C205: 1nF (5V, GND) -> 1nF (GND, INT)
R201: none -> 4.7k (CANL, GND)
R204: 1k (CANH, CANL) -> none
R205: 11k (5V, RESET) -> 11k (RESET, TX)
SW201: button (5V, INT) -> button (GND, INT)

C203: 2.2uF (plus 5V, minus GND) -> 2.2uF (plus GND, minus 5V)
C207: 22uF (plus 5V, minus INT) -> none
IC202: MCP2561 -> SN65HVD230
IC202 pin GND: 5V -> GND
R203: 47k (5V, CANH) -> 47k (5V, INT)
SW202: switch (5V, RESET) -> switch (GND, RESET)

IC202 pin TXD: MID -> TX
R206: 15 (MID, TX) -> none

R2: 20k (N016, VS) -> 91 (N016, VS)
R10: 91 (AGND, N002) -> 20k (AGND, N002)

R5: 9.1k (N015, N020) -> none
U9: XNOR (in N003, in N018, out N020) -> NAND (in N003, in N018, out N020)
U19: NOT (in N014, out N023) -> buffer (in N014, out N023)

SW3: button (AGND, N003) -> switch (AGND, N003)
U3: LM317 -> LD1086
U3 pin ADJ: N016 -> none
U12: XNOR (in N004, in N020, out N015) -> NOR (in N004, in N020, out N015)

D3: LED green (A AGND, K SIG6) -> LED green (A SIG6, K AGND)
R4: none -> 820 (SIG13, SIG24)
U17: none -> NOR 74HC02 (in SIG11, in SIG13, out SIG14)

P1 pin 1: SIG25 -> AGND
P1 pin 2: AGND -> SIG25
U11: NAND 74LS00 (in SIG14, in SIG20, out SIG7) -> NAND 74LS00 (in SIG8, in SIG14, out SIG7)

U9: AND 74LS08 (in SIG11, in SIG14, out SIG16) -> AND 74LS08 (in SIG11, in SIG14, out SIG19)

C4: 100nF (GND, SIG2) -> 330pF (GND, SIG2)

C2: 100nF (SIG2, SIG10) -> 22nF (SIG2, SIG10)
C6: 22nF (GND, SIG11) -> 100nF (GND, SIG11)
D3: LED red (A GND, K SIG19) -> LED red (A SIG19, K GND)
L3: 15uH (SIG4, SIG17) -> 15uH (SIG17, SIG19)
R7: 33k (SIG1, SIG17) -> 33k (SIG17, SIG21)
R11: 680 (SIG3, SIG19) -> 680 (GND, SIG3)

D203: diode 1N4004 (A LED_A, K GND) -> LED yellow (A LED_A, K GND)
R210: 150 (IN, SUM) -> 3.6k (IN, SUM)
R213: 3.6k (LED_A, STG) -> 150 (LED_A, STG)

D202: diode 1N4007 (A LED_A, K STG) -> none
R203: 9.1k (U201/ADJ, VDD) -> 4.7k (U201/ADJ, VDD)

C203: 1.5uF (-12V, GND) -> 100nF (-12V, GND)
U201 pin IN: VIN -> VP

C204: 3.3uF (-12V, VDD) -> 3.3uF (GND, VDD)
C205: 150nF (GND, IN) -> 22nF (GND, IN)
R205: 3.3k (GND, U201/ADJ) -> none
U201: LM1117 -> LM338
------------------------
EXERCISE: Check each line of the entries above, and show every one holding the word "minus".

WRITTEN ANSWER:
C203: 2.2uF (plus 5V, minus GND) -> 2.2uF (plus GND, minus 5V)
C207: 22uF (plus 5V, minus INT) -> none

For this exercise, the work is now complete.